=== Work to be completed ===
Going from the top of the listing below to the line that holds "(237,351) to (641,211)", reproduce each line exactly; no pictures.

=== Given data ===
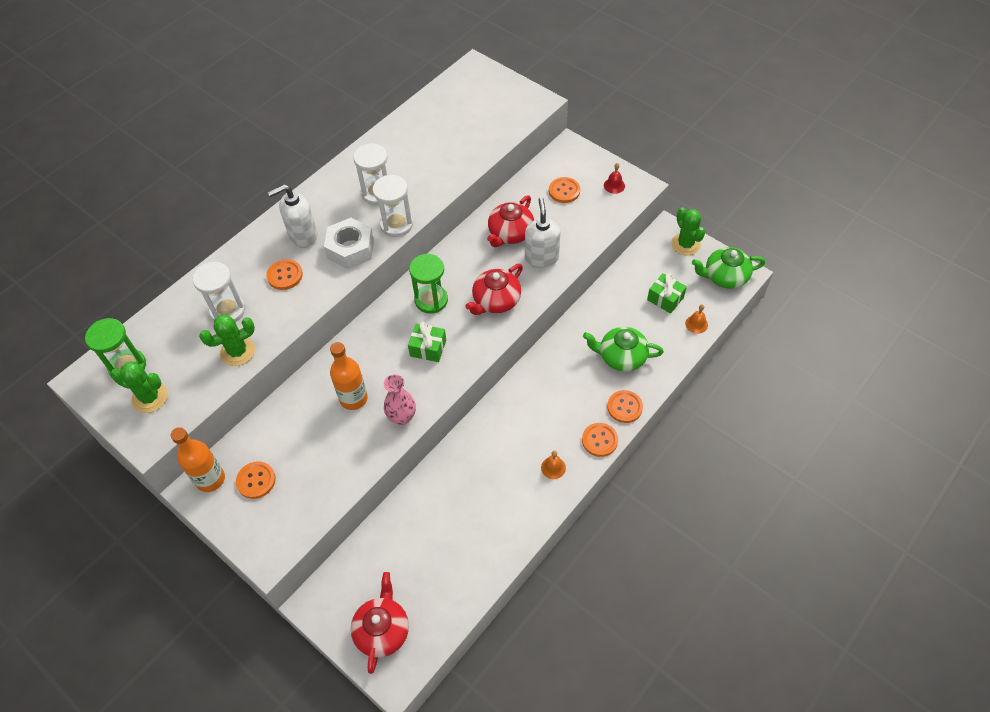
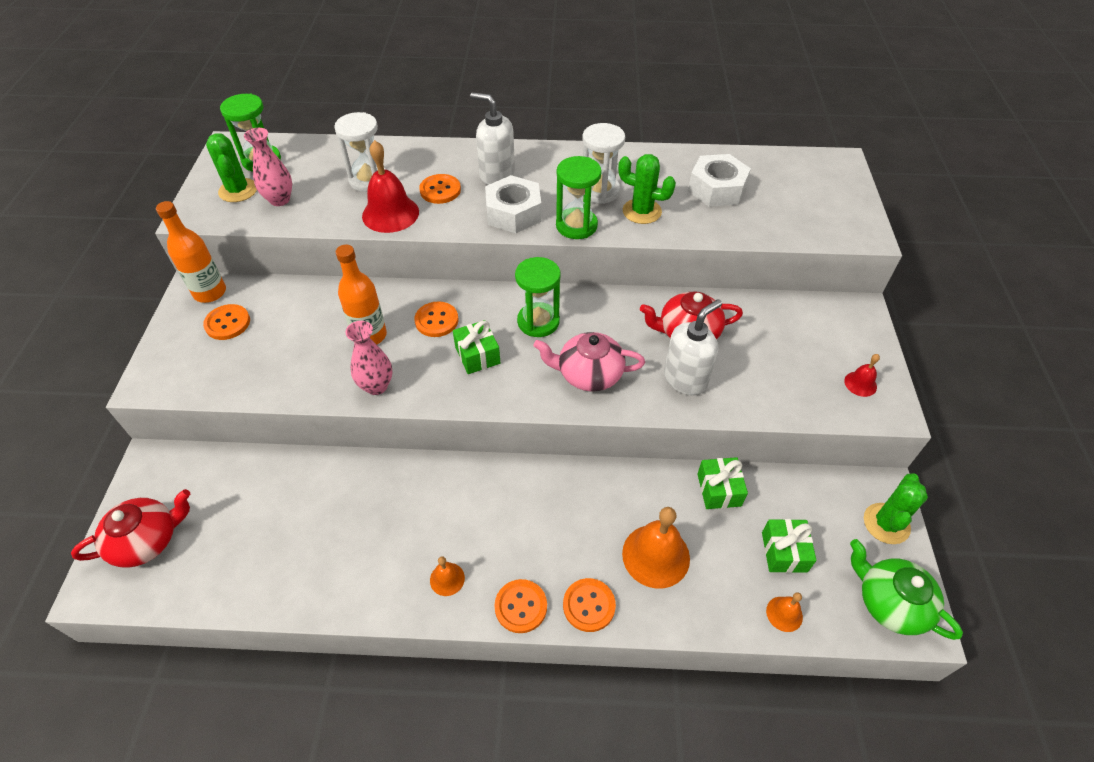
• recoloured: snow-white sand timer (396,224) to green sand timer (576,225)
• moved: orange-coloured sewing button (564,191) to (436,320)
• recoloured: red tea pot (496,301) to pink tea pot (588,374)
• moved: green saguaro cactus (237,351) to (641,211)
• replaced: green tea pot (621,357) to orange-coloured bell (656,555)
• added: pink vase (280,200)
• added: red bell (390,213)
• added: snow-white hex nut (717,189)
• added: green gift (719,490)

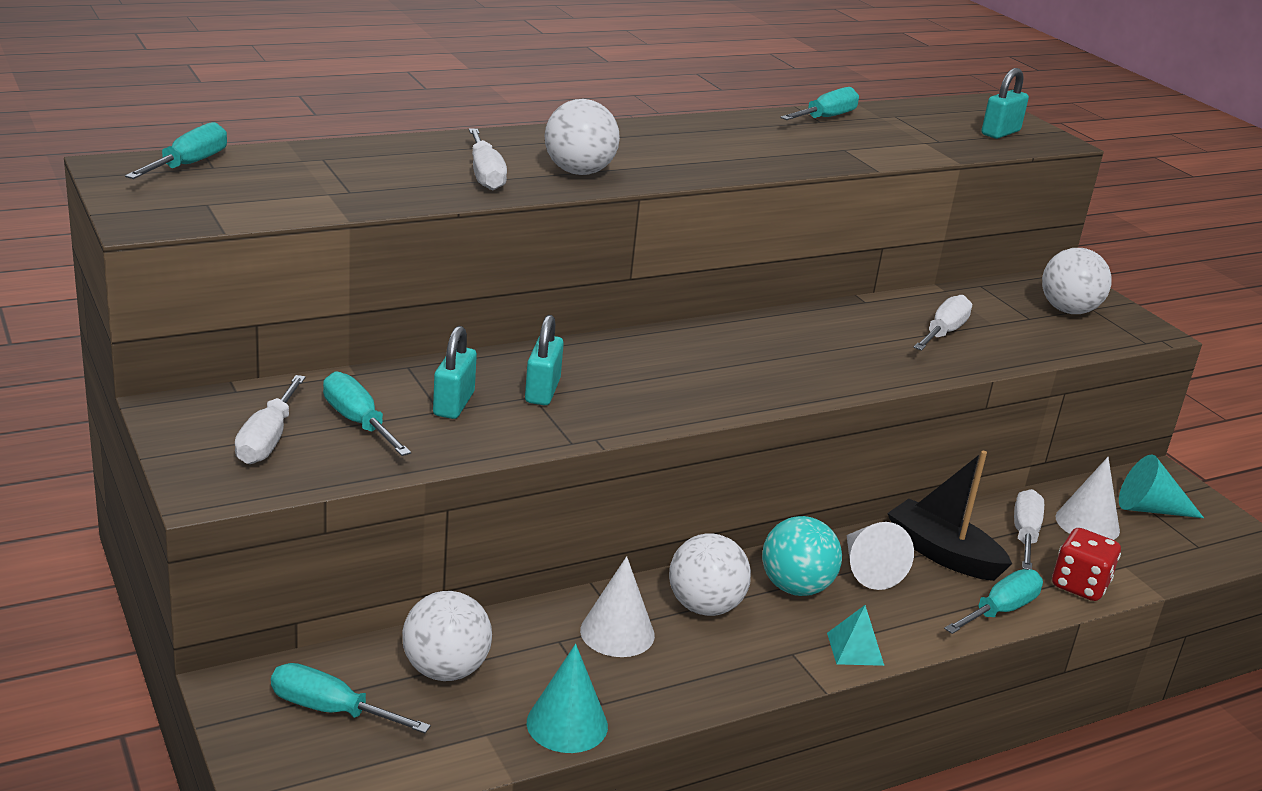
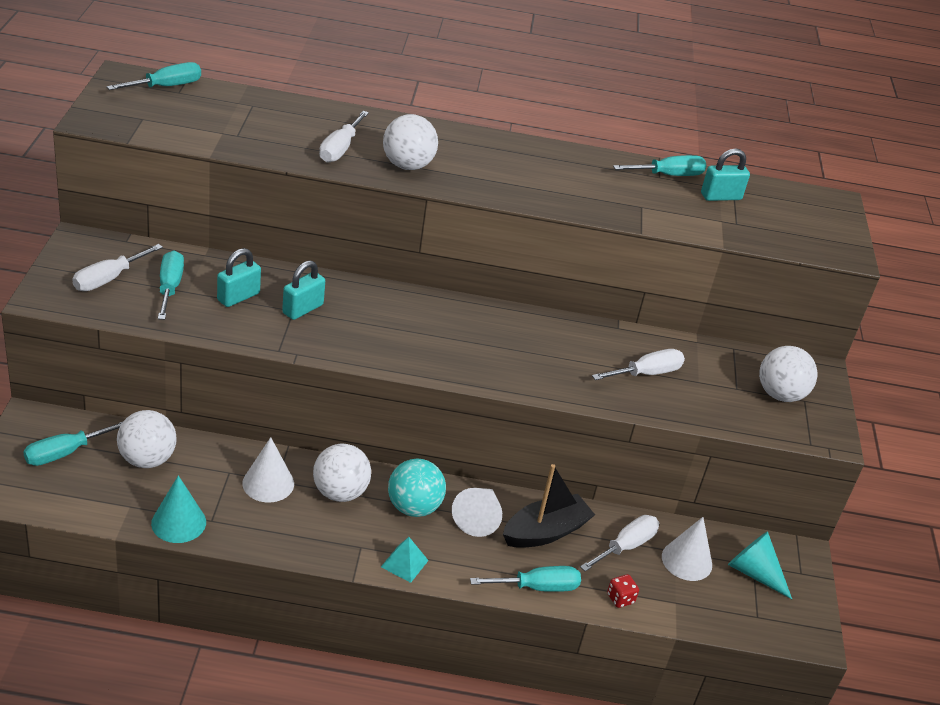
• moved: aqua padlock (1000,133) to (721,197)
• turned: ebony boat (942,554) = (545,532) 75 degrees clockwise
• resized: red game die (1079,585) = (620,598) x0.58
• turned: aqua hand screwdriver (330,710) = (65,453) 90 degrees counterclockwise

=== Solution below ===
• recoloured: snow-white sand timer (396,224) to green sand timer (576,225)
• moved: orange-coloured sewing button (564,191) to (436,320)
• recoloured: red tea pot (496,301) to pink tea pot (588,374)
• moved: green saguaro cactus (237,351) to (641,211)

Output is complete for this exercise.